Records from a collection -

----

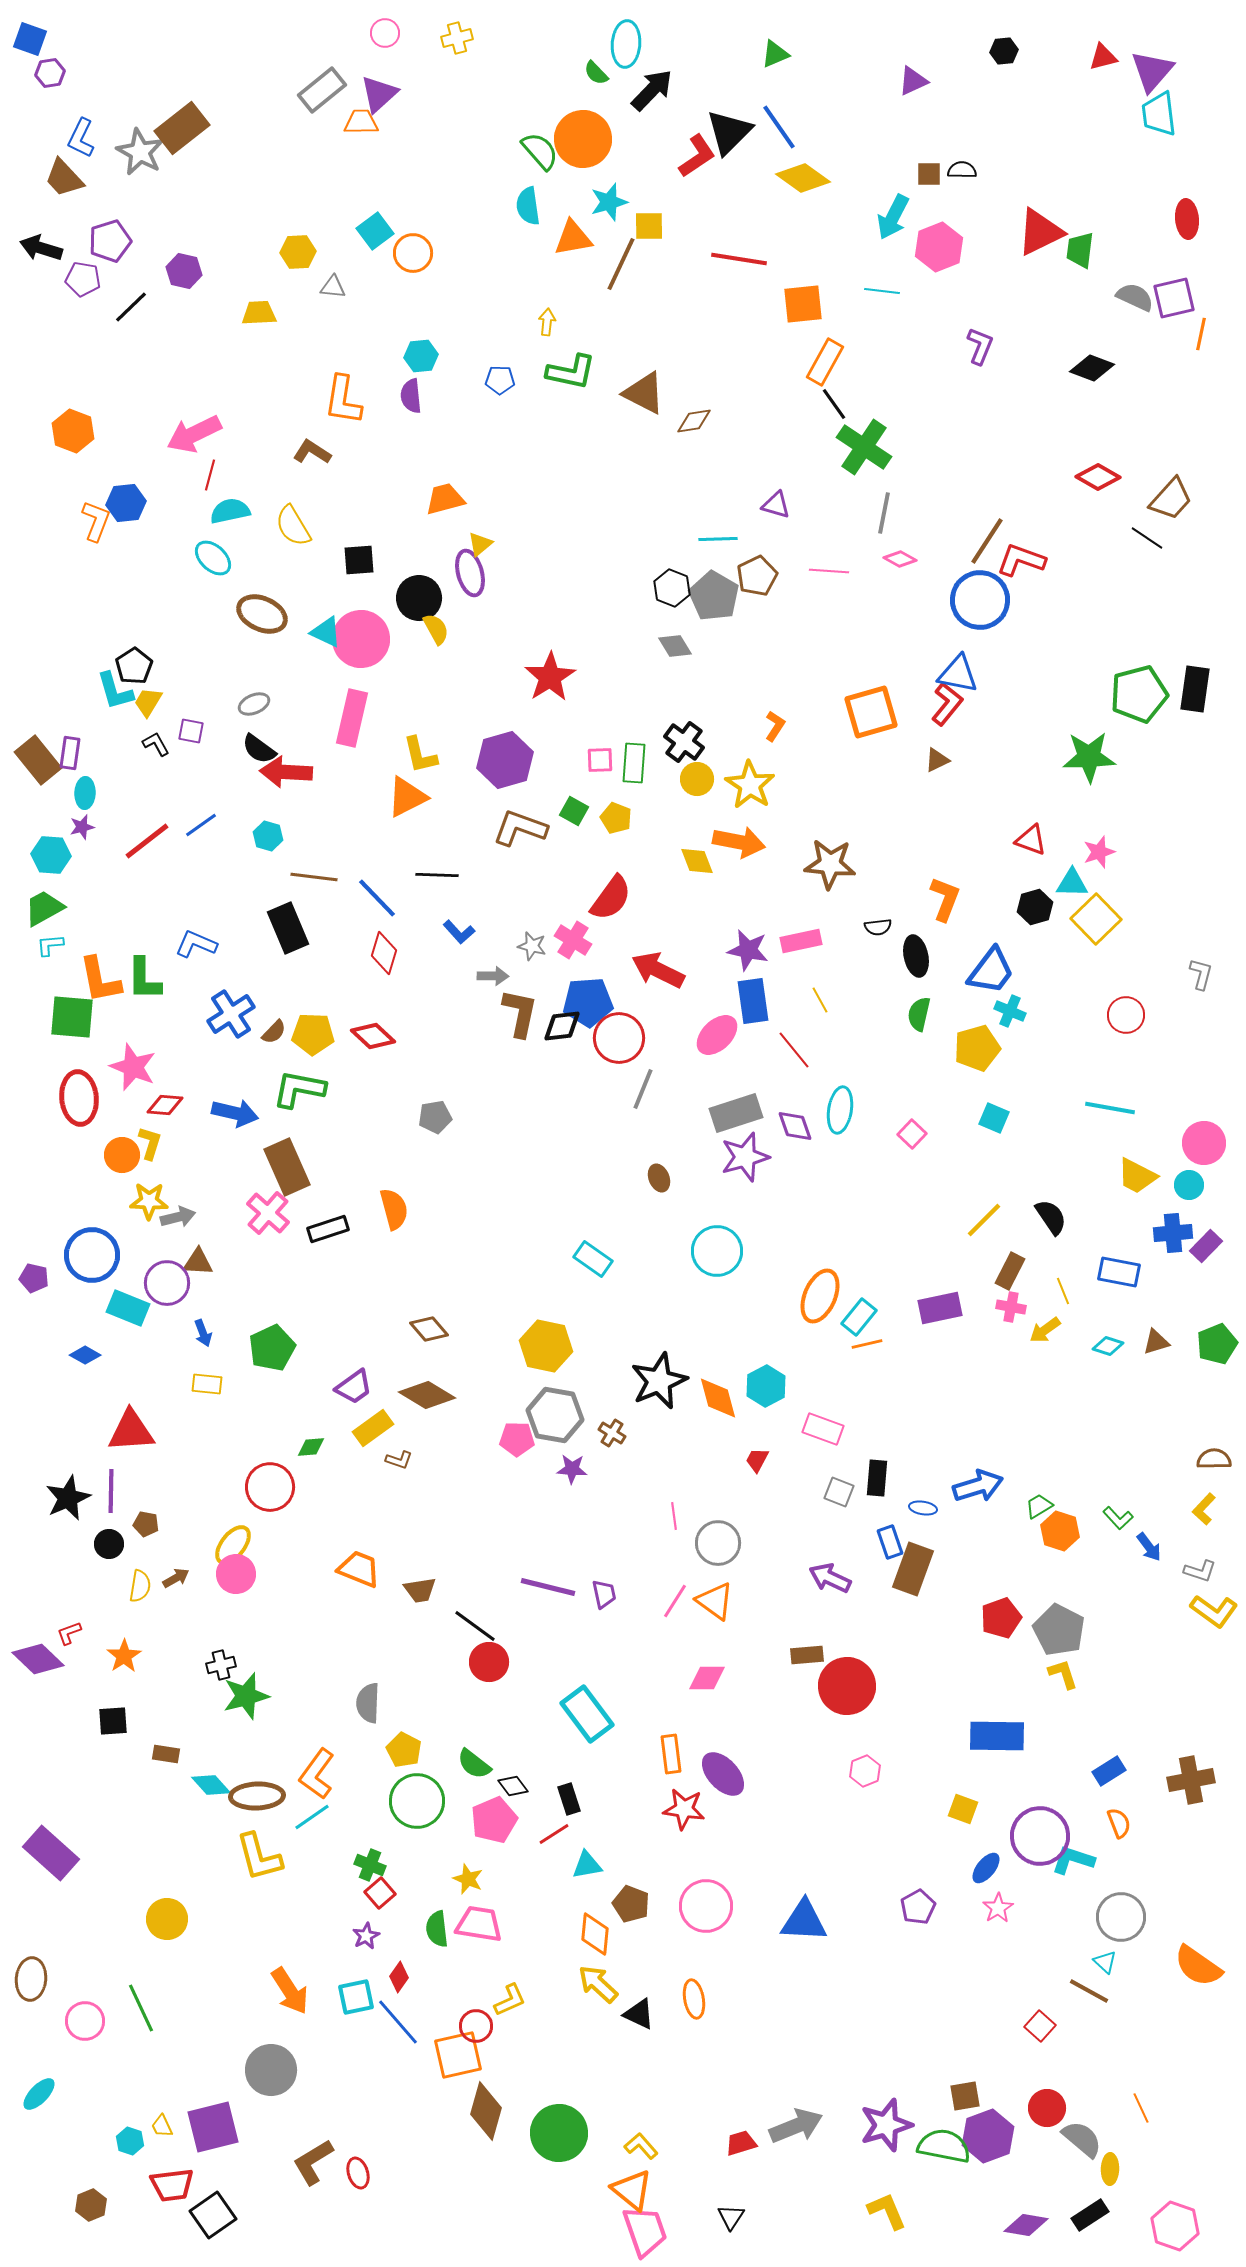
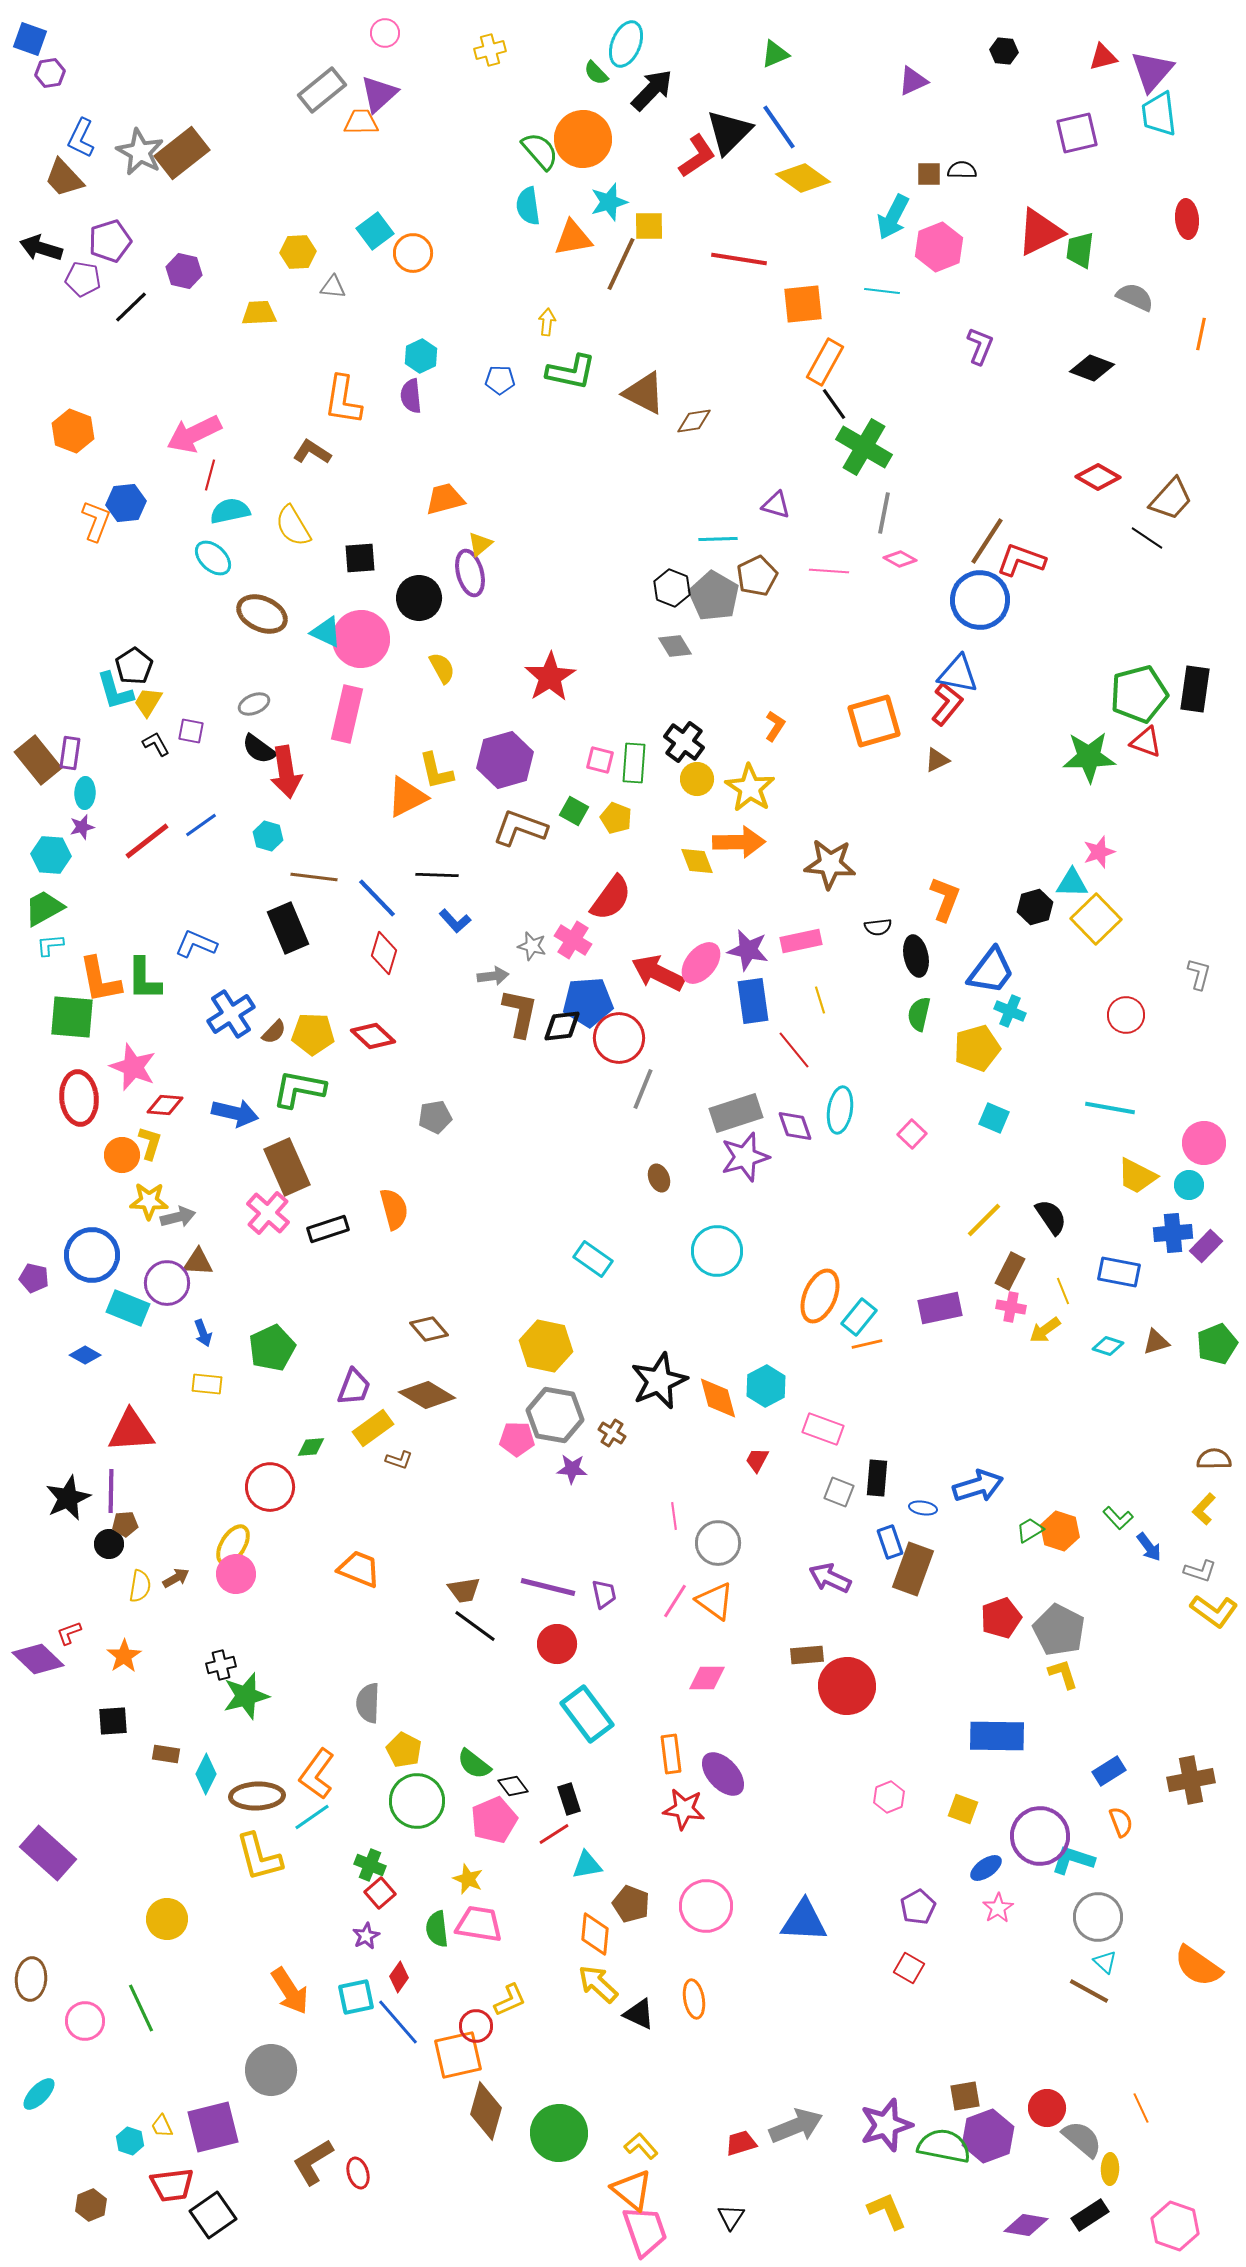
yellow cross at (457, 38): moved 33 px right, 12 px down
cyan ellipse at (626, 44): rotated 18 degrees clockwise
black hexagon at (1004, 51): rotated 12 degrees clockwise
brown rectangle at (182, 128): moved 25 px down
purple square at (1174, 298): moved 97 px left, 165 px up
cyan hexagon at (421, 356): rotated 20 degrees counterclockwise
green cross at (864, 447): rotated 4 degrees counterclockwise
black square at (359, 560): moved 1 px right, 2 px up
yellow semicircle at (436, 629): moved 6 px right, 39 px down
orange square at (871, 712): moved 3 px right, 9 px down
pink rectangle at (352, 718): moved 5 px left, 4 px up
yellow L-shape at (420, 755): moved 16 px right, 16 px down
pink square at (600, 760): rotated 16 degrees clockwise
red arrow at (286, 772): rotated 102 degrees counterclockwise
yellow star at (750, 785): moved 3 px down
red triangle at (1031, 840): moved 115 px right, 98 px up
orange arrow at (739, 842): rotated 12 degrees counterclockwise
blue L-shape at (459, 932): moved 4 px left, 11 px up
red arrow at (658, 970): moved 3 px down
gray L-shape at (1201, 974): moved 2 px left
gray arrow at (493, 976): rotated 8 degrees counterclockwise
yellow line at (820, 1000): rotated 12 degrees clockwise
pink ellipse at (717, 1035): moved 16 px left, 72 px up; rotated 6 degrees counterclockwise
purple trapezoid at (354, 1387): rotated 33 degrees counterclockwise
green trapezoid at (1039, 1506): moved 9 px left, 24 px down
brown pentagon at (146, 1524): moved 21 px left; rotated 15 degrees counterclockwise
yellow ellipse at (233, 1545): rotated 6 degrees counterclockwise
brown trapezoid at (420, 1590): moved 44 px right
red circle at (489, 1662): moved 68 px right, 18 px up
pink hexagon at (865, 1771): moved 24 px right, 26 px down
cyan diamond at (211, 1785): moved 5 px left, 11 px up; rotated 69 degrees clockwise
orange semicircle at (1119, 1823): moved 2 px right, 1 px up
purple rectangle at (51, 1853): moved 3 px left
blue ellipse at (986, 1868): rotated 16 degrees clockwise
gray circle at (1121, 1917): moved 23 px left
red square at (1040, 2026): moved 131 px left, 58 px up; rotated 12 degrees counterclockwise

----

EXERCISE -
Exactly the lines from the one containing "yellow star at (750, 785): moved 3 px down" through the end of the records should be reproduced, and no others.

SOLUTION TO THIS TASK -
yellow star at (750, 785): moved 3 px down
red triangle at (1031, 840): moved 115 px right, 98 px up
orange arrow at (739, 842): rotated 12 degrees counterclockwise
blue L-shape at (459, 932): moved 4 px left, 11 px up
red arrow at (658, 970): moved 3 px down
gray L-shape at (1201, 974): moved 2 px left
gray arrow at (493, 976): rotated 8 degrees counterclockwise
yellow line at (820, 1000): rotated 12 degrees clockwise
pink ellipse at (717, 1035): moved 16 px left, 72 px up; rotated 6 degrees counterclockwise
purple trapezoid at (354, 1387): rotated 33 degrees counterclockwise
green trapezoid at (1039, 1506): moved 9 px left, 24 px down
brown pentagon at (146, 1524): moved 21 px left; rotated 15 degrees counterclockwise
yellow ellipse at (233, 1545): rotated 6 degrees counterclockwise
brown trapezoid at (420, 1590): moved 44 px right
red circle at (489, 1662): moved 68 px right, 18 px up
pink hexagon at (865, 1771): moved 24 px right, 26 px down
cyan diamond at (211, 1785): moved 5 px left, 11 px up; rotated 69 degrees clockwise
orange semicircle at (1119, 1823): moved 2 px right, 1 px up
purple rectangle at (51, 1853): moved 3 px left
blue ellipse at (986, 1868): rotated 16 degrees clockwise
gray circle at (1121, 1917): moved 23 px left
red square at (1040, 2026): moved 131 px left, 58 px up; rotated 12 degrees counterclockwise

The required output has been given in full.